Directions
The word to look for is "brown". Report every line of the entries below that has it.

Data
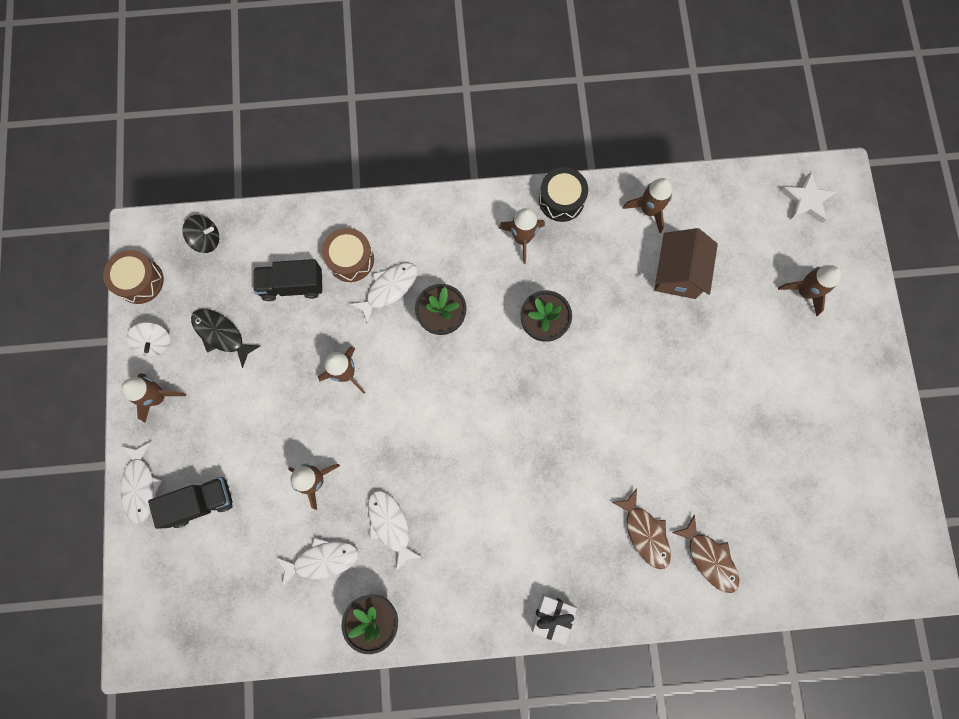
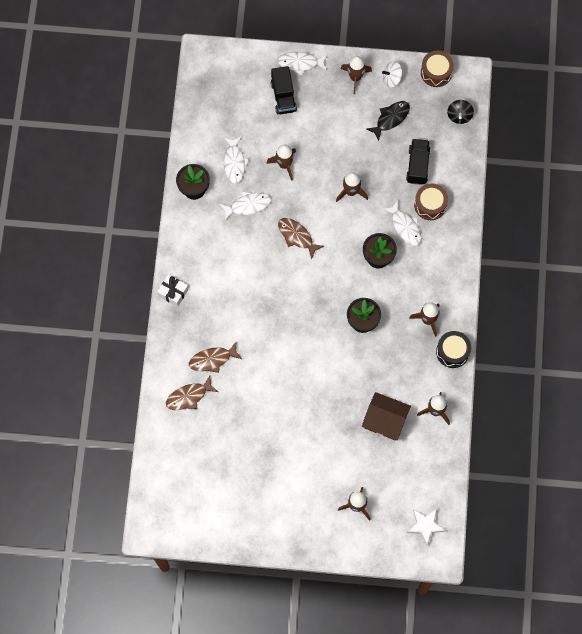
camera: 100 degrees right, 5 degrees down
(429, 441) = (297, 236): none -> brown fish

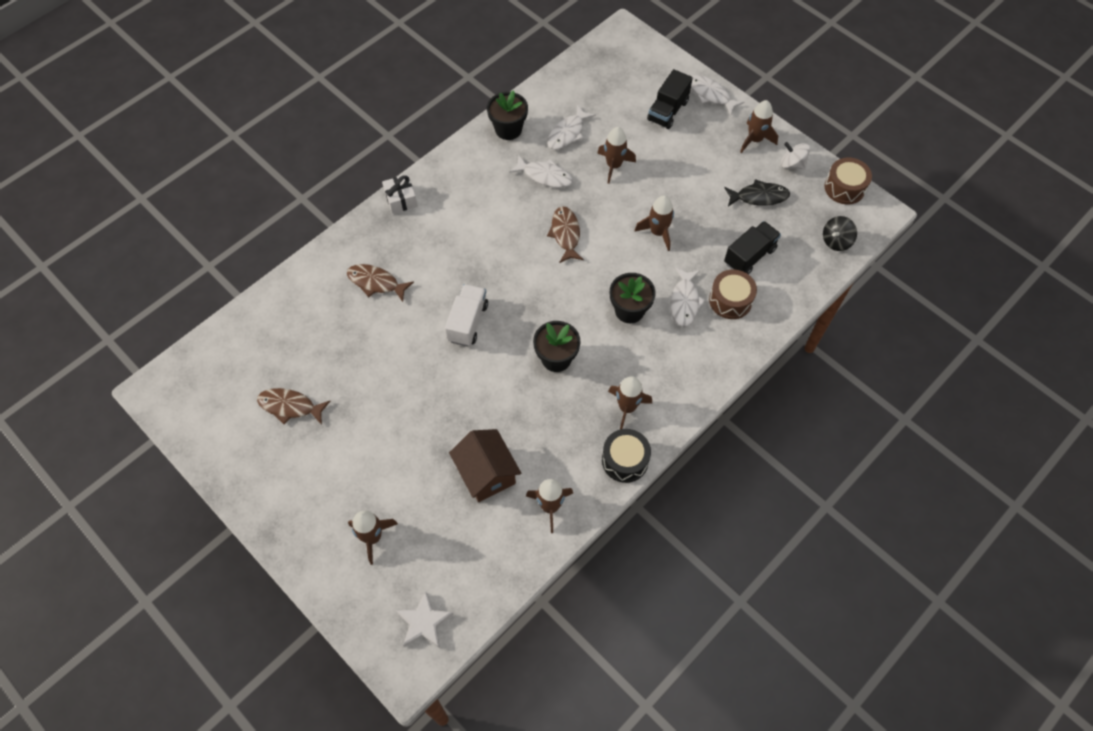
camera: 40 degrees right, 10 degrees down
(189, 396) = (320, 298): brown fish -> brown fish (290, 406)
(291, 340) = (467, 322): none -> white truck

Exercise answer
(429, 441) = (297, 236): none -> brown fish
(189, 396) = (320, 298): brown fish -> brown fish (290, 406)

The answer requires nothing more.